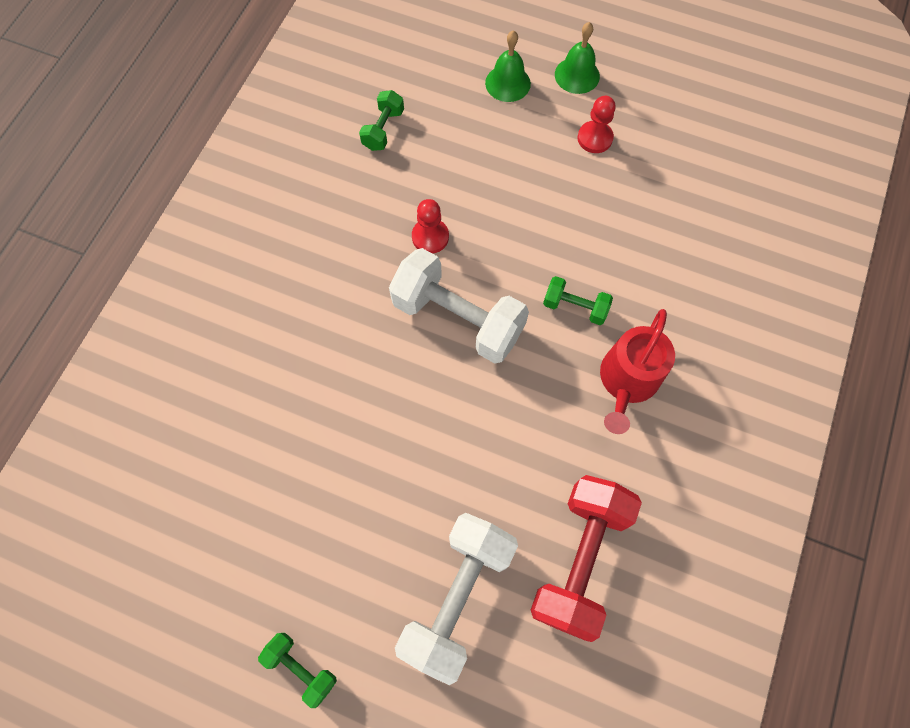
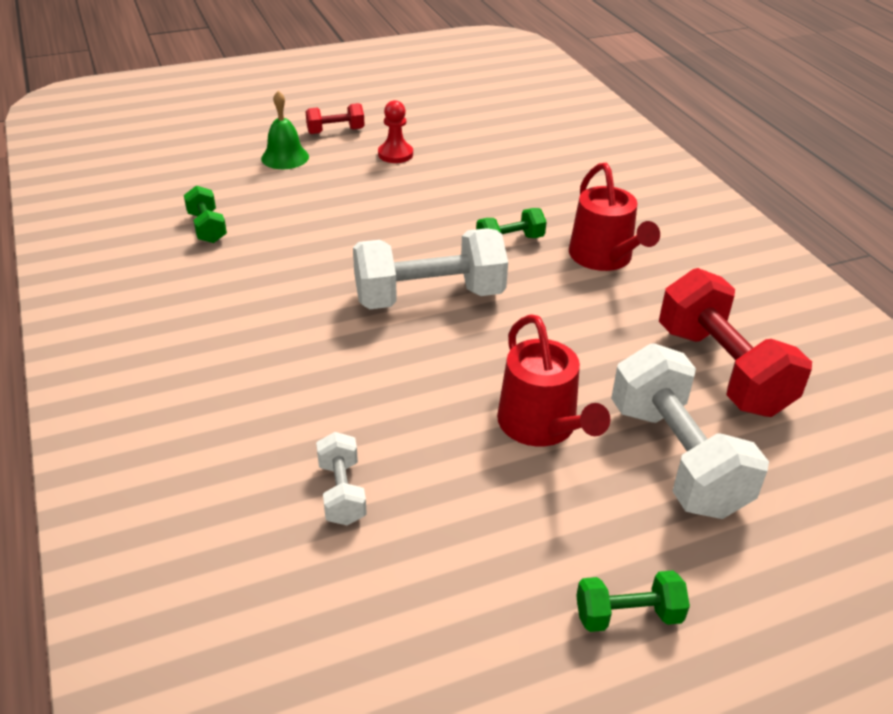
camera: 45 degrees left, 30 degrees down
(246, 439) = (342, 492): none -> white dumbbell
(406, 494) = (541, 426): none -> red watering can
(430, 237) = (338, 265): red pawn -> none
(577, 75) = (335, 131): green bell -> red dumbbell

━━━━━━

== EXERCISE DETAILS ==
Everything from the line containing "(246, 439) = (342, 492): none" to the final line of the entries above should be output exactly, and nothing more.

== SOLUTION TO THIS EXERCISE ==
(246, 439) = (342, 492): none -> white dumbbell
(406, 494) = (541, 426): none -> red watering can
(430, 237) = (338, 265): red pawn -> none
(577, 75) = (335, 131): green bell -> red dumbbell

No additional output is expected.